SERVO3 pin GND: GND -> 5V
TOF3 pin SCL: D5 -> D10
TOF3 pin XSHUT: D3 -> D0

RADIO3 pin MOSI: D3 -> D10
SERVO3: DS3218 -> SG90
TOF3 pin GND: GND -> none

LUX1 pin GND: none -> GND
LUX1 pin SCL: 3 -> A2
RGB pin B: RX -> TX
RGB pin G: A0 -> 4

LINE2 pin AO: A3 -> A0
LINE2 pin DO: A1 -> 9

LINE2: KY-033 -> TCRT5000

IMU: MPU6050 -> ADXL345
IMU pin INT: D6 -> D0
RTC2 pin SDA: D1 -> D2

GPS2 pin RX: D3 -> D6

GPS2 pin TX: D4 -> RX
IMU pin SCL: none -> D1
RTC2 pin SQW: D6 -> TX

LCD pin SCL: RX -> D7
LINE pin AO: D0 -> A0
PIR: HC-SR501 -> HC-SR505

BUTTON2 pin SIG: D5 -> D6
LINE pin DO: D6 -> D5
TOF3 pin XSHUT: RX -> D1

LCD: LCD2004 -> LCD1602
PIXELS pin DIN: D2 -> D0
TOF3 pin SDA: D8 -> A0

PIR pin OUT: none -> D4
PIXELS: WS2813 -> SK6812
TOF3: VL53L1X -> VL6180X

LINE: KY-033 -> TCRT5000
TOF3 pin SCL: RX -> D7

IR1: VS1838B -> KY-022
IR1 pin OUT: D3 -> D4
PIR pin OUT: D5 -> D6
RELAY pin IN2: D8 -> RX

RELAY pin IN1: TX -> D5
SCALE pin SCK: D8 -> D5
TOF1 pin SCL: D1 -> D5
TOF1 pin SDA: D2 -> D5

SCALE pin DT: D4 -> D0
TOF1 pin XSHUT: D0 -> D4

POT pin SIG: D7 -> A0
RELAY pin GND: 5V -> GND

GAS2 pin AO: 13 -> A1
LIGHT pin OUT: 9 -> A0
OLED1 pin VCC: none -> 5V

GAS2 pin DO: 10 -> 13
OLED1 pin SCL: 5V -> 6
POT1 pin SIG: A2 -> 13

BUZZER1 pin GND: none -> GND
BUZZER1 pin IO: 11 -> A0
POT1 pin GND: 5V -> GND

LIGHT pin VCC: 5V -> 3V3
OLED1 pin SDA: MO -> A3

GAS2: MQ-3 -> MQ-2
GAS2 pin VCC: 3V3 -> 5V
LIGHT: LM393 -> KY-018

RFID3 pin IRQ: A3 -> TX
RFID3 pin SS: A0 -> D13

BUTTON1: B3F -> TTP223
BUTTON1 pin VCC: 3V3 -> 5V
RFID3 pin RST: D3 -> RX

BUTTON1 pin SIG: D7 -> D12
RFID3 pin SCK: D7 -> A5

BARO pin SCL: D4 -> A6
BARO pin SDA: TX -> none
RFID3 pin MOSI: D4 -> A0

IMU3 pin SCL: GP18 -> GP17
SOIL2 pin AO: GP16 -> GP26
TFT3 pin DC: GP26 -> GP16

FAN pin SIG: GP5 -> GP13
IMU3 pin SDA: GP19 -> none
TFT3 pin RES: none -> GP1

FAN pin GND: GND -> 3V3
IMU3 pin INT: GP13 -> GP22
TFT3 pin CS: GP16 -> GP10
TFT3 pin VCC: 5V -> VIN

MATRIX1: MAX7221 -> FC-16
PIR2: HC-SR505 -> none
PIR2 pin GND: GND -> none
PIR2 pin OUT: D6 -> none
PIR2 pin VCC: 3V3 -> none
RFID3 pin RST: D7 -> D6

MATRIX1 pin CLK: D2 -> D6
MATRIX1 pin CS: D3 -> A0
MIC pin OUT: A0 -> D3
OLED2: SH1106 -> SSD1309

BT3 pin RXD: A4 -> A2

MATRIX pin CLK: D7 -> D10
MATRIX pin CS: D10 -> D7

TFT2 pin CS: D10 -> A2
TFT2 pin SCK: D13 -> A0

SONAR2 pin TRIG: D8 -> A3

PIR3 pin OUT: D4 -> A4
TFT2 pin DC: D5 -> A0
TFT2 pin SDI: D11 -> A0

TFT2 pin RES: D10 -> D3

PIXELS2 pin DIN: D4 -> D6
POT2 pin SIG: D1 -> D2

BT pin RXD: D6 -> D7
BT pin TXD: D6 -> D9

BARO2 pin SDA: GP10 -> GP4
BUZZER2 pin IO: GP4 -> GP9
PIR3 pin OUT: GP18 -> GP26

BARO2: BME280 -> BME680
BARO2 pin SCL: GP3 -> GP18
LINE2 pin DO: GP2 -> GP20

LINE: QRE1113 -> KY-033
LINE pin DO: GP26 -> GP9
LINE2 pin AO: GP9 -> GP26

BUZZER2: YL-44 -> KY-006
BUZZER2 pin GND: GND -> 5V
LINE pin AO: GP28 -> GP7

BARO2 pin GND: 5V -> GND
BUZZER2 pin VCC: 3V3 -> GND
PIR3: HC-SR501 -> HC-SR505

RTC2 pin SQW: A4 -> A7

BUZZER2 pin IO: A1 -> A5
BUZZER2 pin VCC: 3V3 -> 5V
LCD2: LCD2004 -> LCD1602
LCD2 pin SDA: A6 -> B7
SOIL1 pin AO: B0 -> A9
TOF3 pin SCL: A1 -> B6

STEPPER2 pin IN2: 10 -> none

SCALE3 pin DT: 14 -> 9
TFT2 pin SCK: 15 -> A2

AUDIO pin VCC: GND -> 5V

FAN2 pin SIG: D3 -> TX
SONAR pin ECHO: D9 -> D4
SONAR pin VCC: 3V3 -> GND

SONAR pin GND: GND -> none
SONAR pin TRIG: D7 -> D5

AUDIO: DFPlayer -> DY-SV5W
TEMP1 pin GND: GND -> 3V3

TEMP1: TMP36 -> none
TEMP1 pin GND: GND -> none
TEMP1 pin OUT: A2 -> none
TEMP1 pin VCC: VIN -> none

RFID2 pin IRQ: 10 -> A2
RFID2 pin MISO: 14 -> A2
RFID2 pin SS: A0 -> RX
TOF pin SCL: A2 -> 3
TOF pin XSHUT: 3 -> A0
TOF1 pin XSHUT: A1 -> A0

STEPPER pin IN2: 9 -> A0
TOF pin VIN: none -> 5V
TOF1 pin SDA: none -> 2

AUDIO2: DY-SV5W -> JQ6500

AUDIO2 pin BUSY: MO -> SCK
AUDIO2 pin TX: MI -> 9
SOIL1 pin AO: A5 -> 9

==============================

_WHAT TO DO_. Take the records above and return, word for word, only the lines that fall from the line with "LCD: LCD2004 -> LCD1602" to the line with "POT1 pin SIG: A2 -> 13", both of them included.

_TASK SOLUTION_.
LCD: LCD2004 -> LCD1602
PIXELS pin DIN: D2 -> D0
TOF3 pin SDA: D8 -> A0

PIR pin OUT: none -> D4
PIXELS: WS2813 -> SK6812
TOF3: VL53L1X -> VL6180X

LINE: KY-033 -> TCRT5000
TOF3 pin SCL: RX -> D7

IR1: VS1838B -> KY-022
IR1 pin OUT: D3 -> D4
PIR pin OUT: D5 -> D6
RELAY pin IN2: D8 -> RX

RELAY pin IN1: TX -> D5
SCALE pin SCK: D8 -> D5
TOF1 pin SCL: D1 -> D5
TOF1 pin SDA: D2 -> D5

SCALE pin DT: D4 -> D0
TOF1 pin XSHUT: D0 -> D4

POT pin SIG: D7 -> A0
RELAY pin GND: 5V -> GND

GAS2 pin AO: 13 -> A1
LIGHT pin OUT: 9 -> A0
OLED1 pin VCC: none -> 5V

GAS2 pin DO: 10 -> 13
OLED1 pin SCL: 5V -> 6
POT1 pin SIG: A2 -> 13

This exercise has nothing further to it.